§ What is required:
Nothing outside the range below should be printed. Output exactly the lines from the line with "orange house [448,162,525,234]" to the line with "turquoise bowling pin [886,118,912,176]", both included.

§ Data shown:
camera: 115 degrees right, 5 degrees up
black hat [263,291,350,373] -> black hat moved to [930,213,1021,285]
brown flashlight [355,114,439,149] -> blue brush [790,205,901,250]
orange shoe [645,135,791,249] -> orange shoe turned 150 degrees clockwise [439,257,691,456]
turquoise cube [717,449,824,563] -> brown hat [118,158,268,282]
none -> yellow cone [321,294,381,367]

* * *

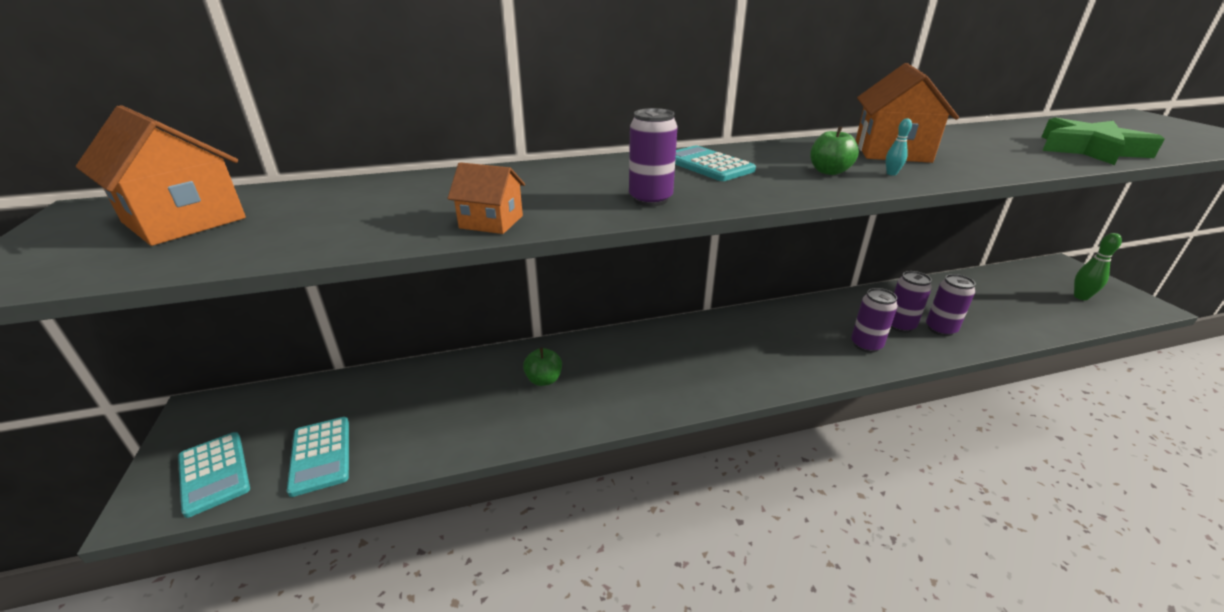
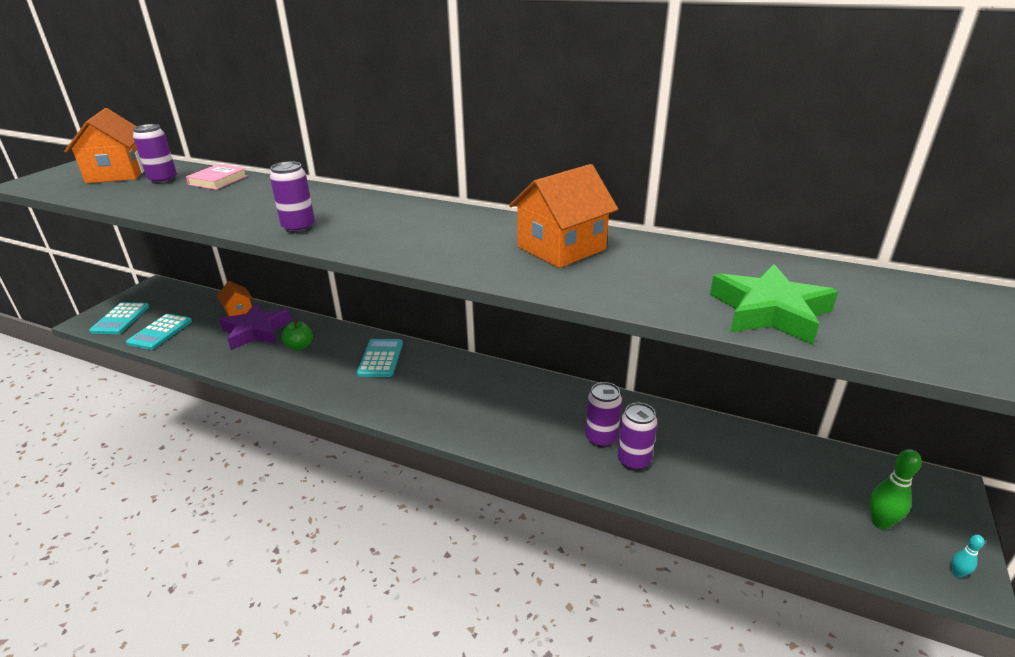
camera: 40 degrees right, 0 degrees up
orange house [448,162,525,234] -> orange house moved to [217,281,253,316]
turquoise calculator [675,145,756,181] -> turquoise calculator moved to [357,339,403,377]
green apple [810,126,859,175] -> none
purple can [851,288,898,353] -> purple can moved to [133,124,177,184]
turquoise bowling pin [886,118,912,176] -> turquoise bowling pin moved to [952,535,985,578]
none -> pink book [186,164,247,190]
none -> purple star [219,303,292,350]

§ Completed task:
orange house [448,162,525,234] -> orange house moved to [217,281,253,316]
turquoise calculator [675,145,756,181] -> turquoise calculator moved to [357,339,403,377]
green apple [810,126,859,175] -> none
purple can [851,288,898,353] -> purple can moved to [133,124,177,184]
turquoise bowling pin [886,118,912,176] -> turquoise bowling pin moved to [952,535,985,578]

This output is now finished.